(Records to process begins)

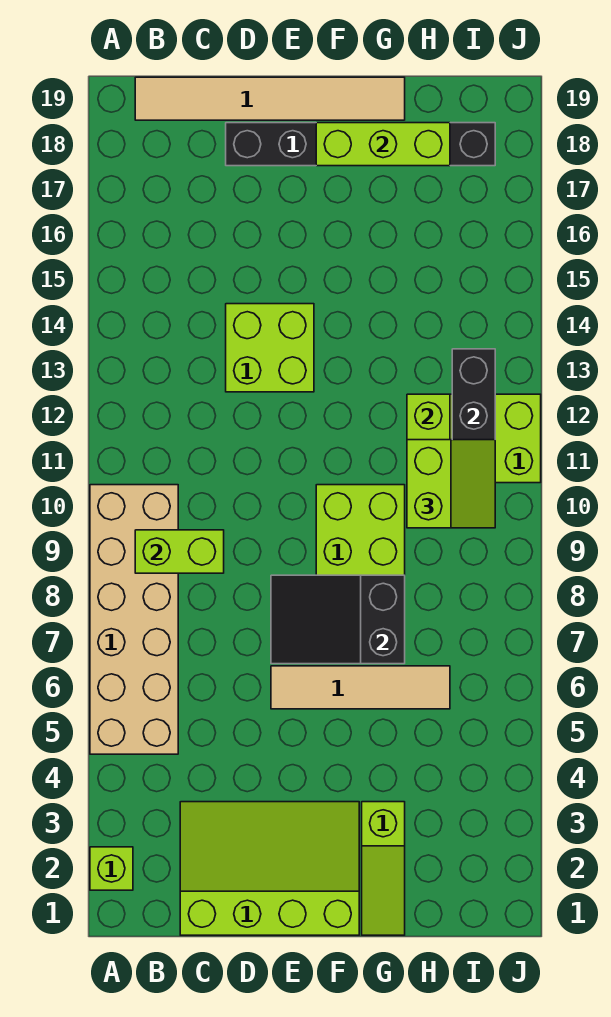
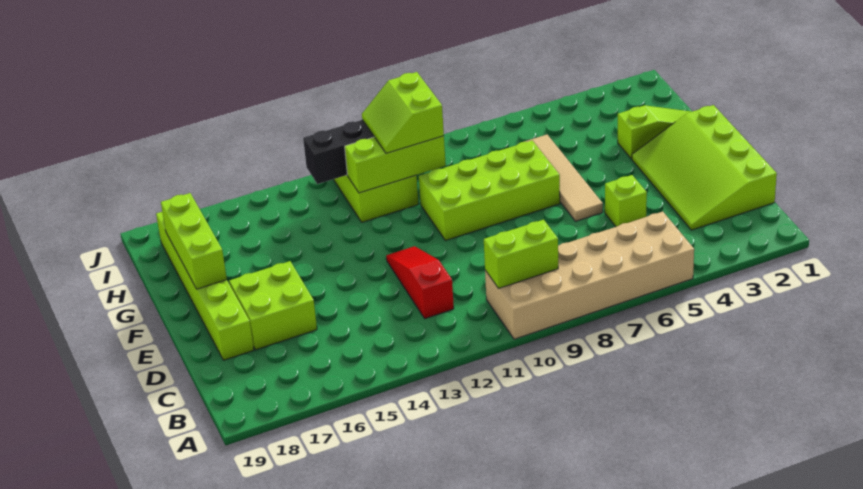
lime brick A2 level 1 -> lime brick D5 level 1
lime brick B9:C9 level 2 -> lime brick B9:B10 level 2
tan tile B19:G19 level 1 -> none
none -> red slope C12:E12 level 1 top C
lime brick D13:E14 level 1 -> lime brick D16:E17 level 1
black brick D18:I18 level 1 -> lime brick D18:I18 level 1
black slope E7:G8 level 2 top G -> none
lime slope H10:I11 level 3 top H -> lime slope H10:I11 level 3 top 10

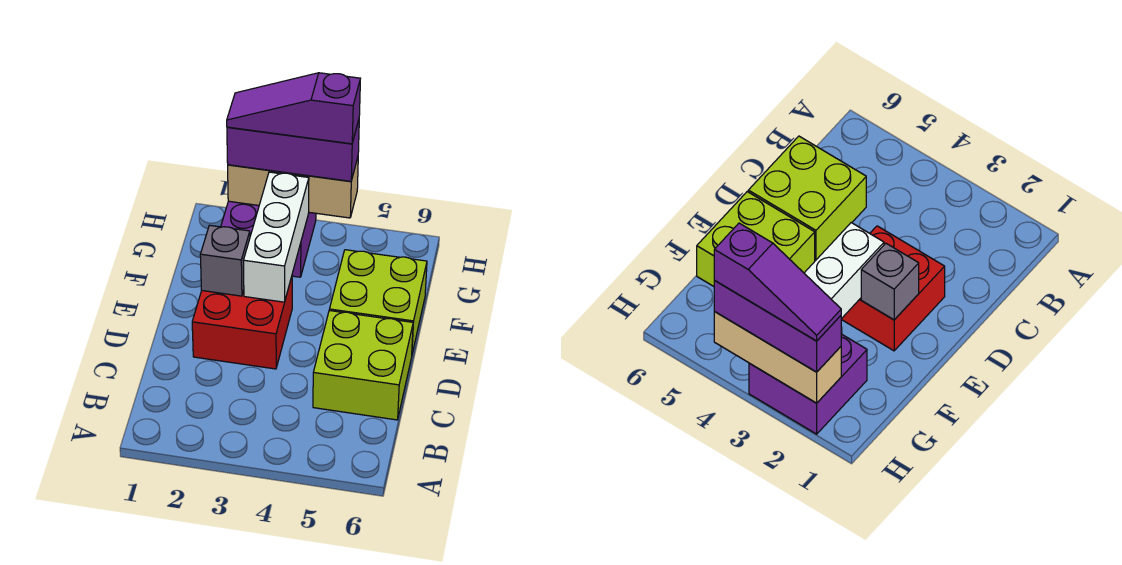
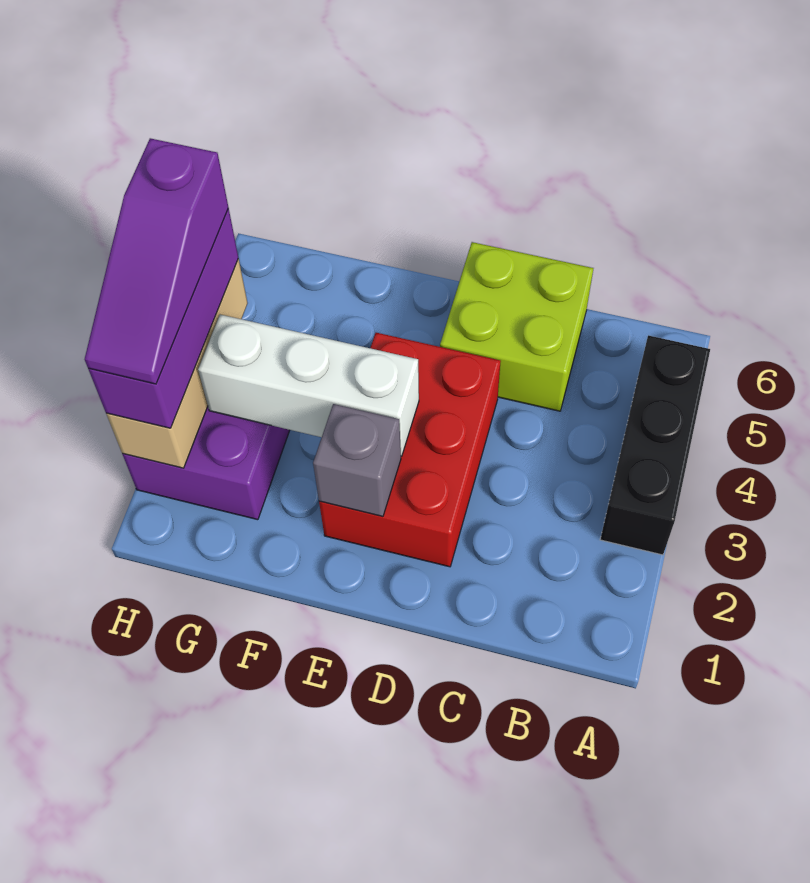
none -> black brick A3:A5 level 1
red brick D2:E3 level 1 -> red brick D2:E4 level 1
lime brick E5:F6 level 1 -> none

(Records to process ends)
(Records to process begins)

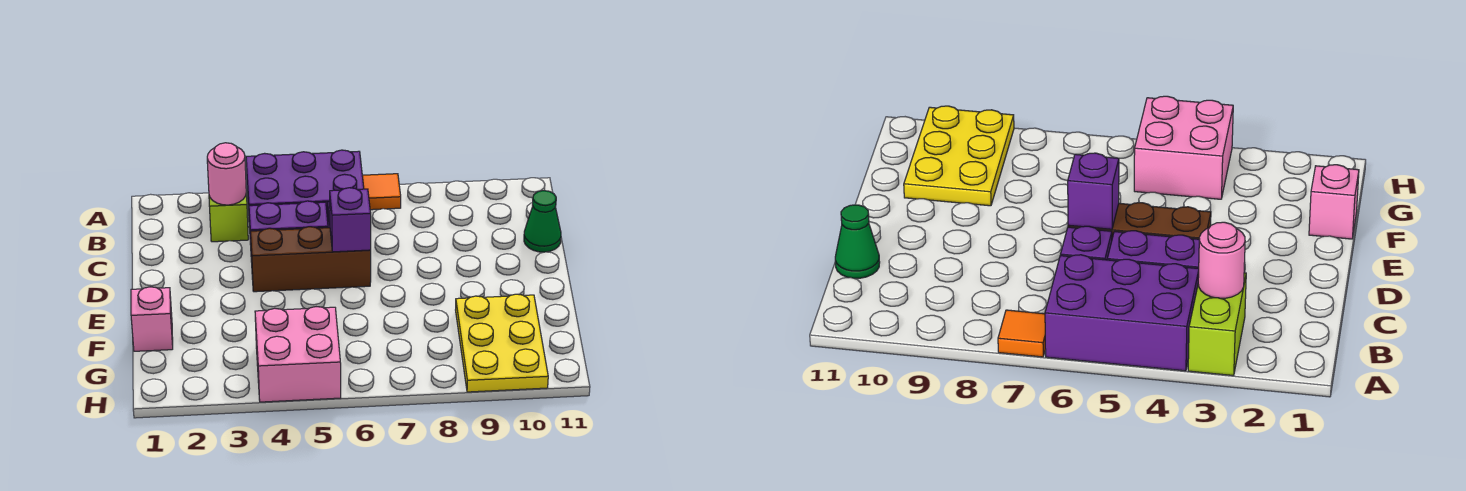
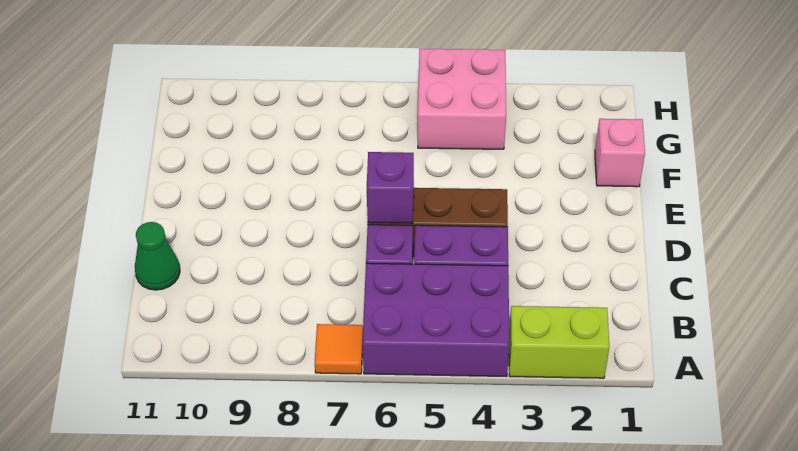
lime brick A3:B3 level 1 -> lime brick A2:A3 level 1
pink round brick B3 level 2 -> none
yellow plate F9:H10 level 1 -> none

(Records to process ends)
(Records to process begins)

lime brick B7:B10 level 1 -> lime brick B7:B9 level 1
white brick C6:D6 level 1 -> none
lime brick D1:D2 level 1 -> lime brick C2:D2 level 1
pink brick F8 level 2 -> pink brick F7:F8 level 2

(Records to process ends)

*Work instruction*
Where the listing above has a line with "white brick C6:D6 level 1 -> none", start there, and output every line exactly through the line with "pink brick F8", which is also included.

*Result*
white brick C6:D6 level 1 -> none
lime brick D1:D2 level 1 -> lime brick C2:D2 level 1
pink brick F8 level 2 -> pink brick F7:F8 level 2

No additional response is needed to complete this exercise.